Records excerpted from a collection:
◇ ◇ ◇ ◇ ◇ ◇ ◇

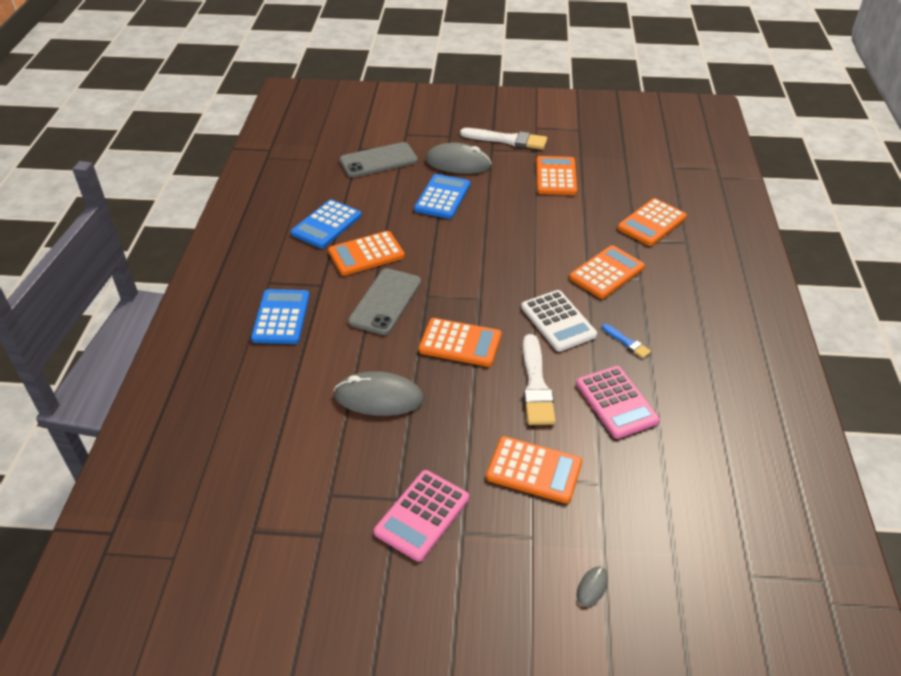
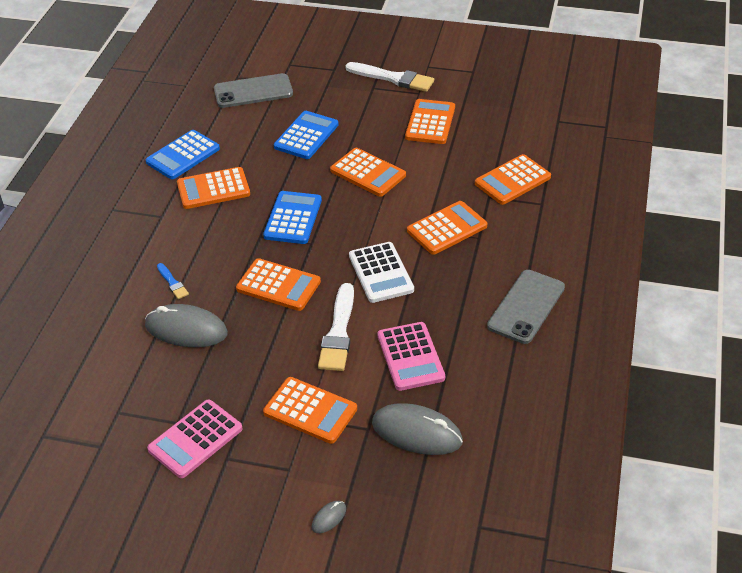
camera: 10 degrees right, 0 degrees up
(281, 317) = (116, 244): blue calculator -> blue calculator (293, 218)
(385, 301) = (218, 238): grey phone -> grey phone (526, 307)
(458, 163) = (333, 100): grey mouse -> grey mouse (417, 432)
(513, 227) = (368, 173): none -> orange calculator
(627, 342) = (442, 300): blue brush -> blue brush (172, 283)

◇ ◇ ◇ ◇ ◇ ◇ ◇

▶ Exercise: Every line above with the word "blue" is to be copied out.

▶ Output for this exercise:
(281, 317) = (116, 244): blue calculator -> blue calculator (293, 218)
(627, 342) = (442, 300): blue brush -> blue brush (172, 283)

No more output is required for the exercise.